• What you are asked to do
Word for word, repeat the lines of the records from the first line up to and including the line that contains "#chapters: [487,217,661,361] ->", passing over any pictures.

• Source data
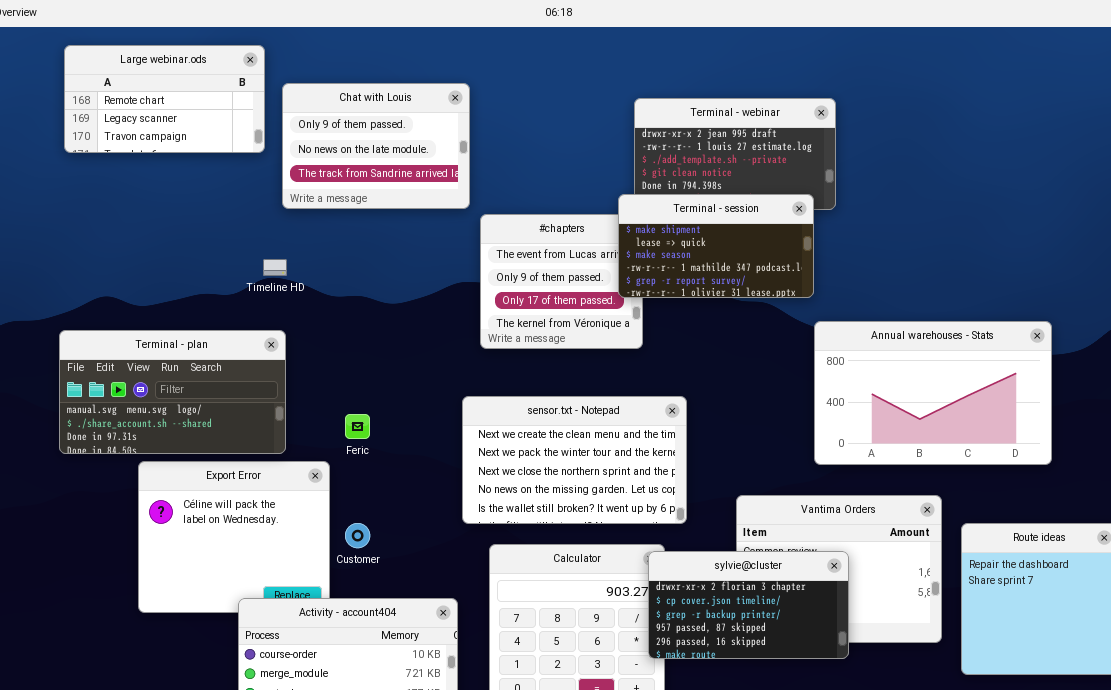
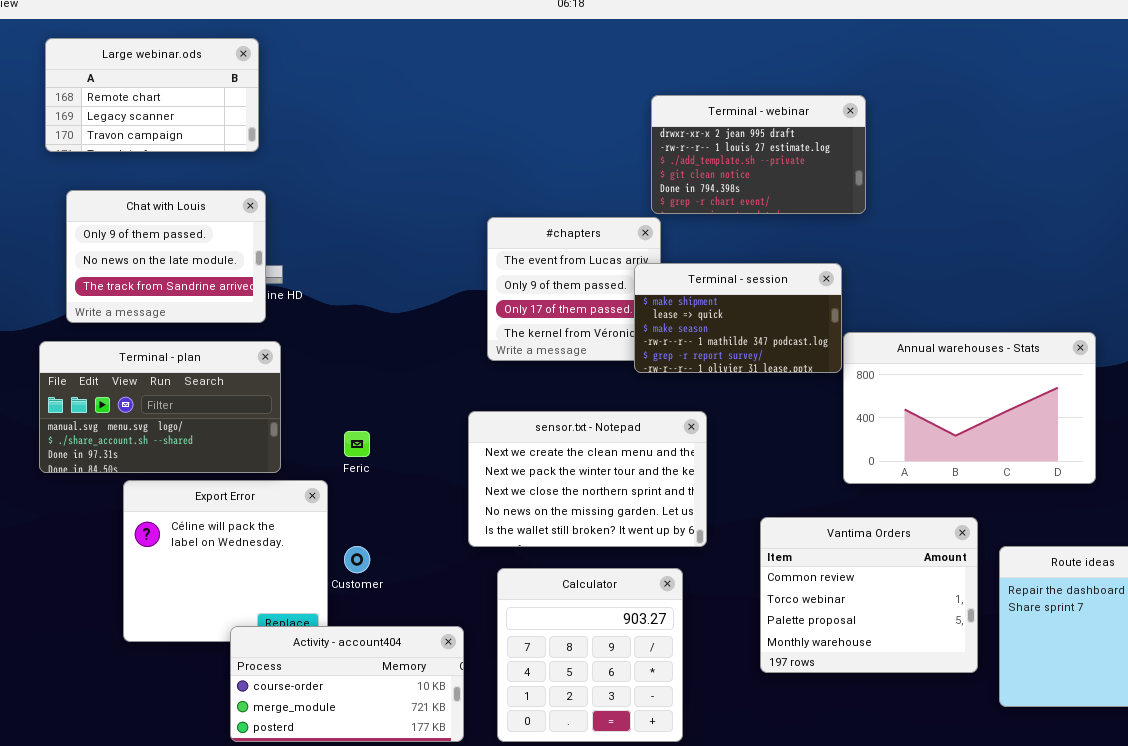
Chat with Louis: [282,83,470,209] -> [66,190,266,323], moved
Terminal - session: [618,194,814,298] -> [634,263,842,373], moved
sylvie@cluster: [648,551,849,659] -> none, closed

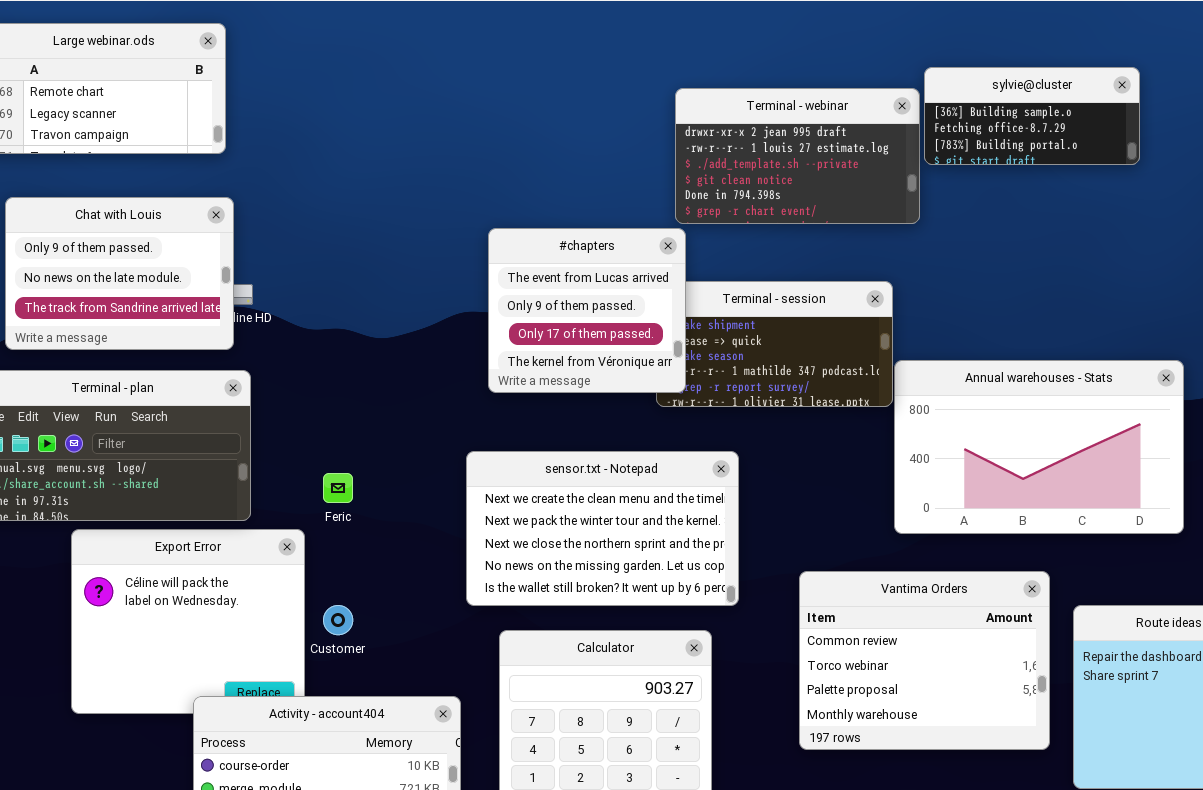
sylvie@cluster: none -> [924,67,1140,165], opened
#chapters: [487,217,661,361] -> [488,228,686,393], raised

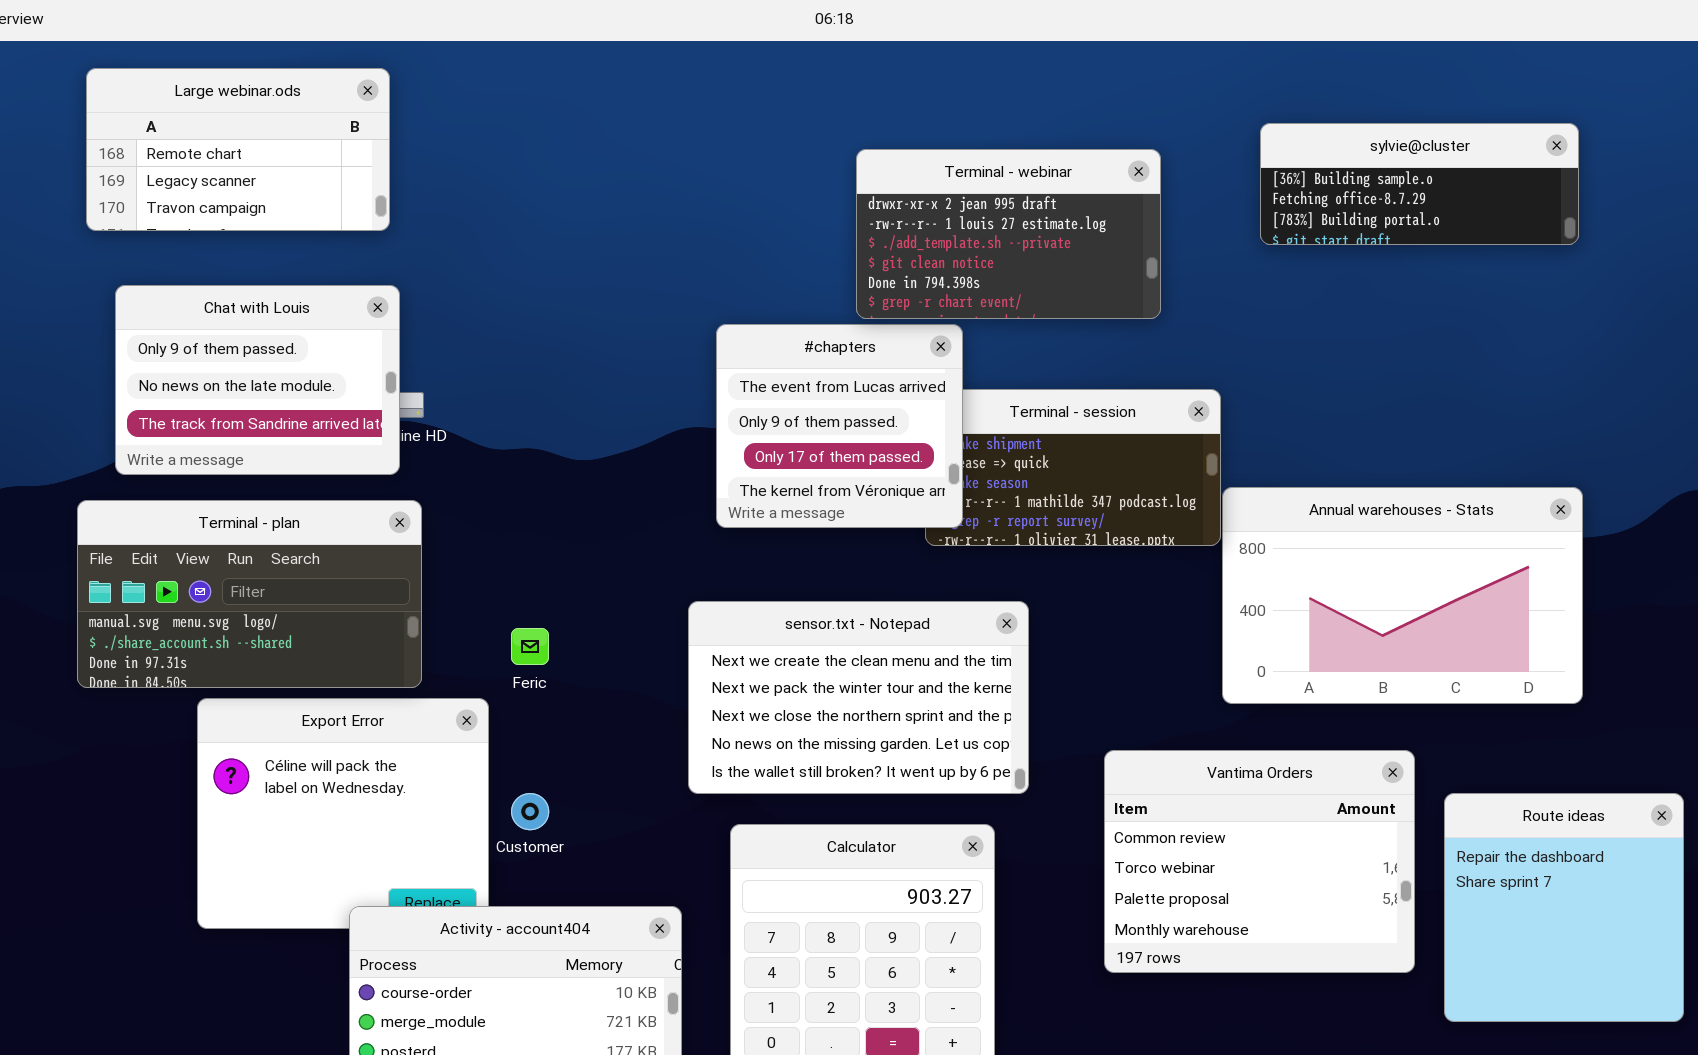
sylvie@cluster: [924,67,1140,165] -> [1260,123,1579,245], resized
Terminal - webinar: [675,88,920,224] -> [856,149,1161,319], moved

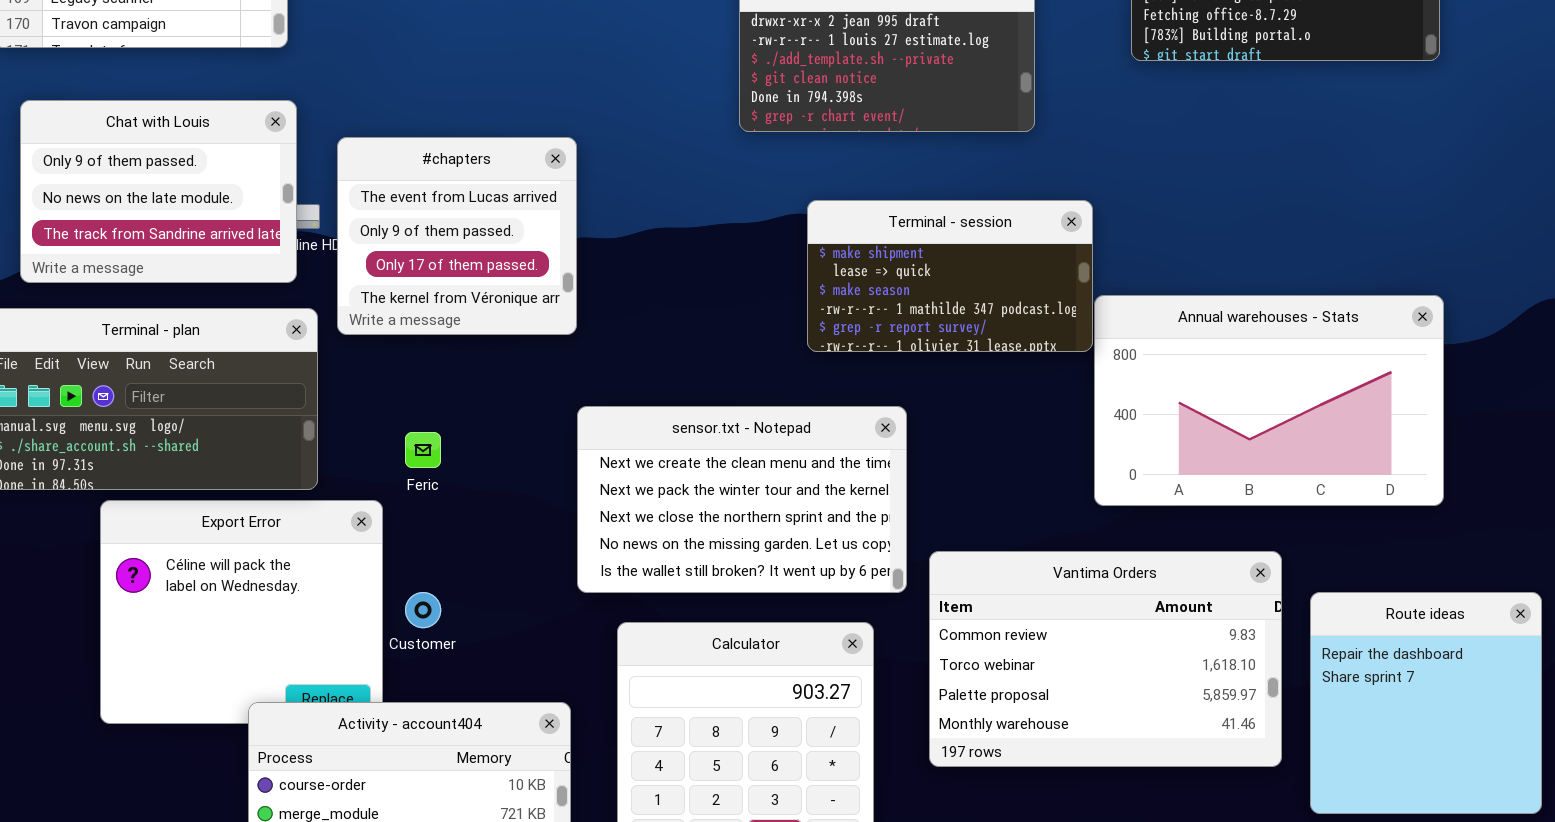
#chapters: [716,324,963,528] -> [337,137,577,335], moved
Vantima Orders: [1104,750,1415,973] -> [929,551,1282,767], resized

• The completed task
Chat with Louis: [282,83,470,209] -> [66,190,266,323], moved
Terminal - session: [618,194,814,298] -> [634,263,842,373], moved
sylvie@cluster: [648,551,849,659] -> none, closed

sylvie@cluster: none -> [924,67,1140,165], opened
#chapters: [487,217,661,361] -> [488,228,686,393], raised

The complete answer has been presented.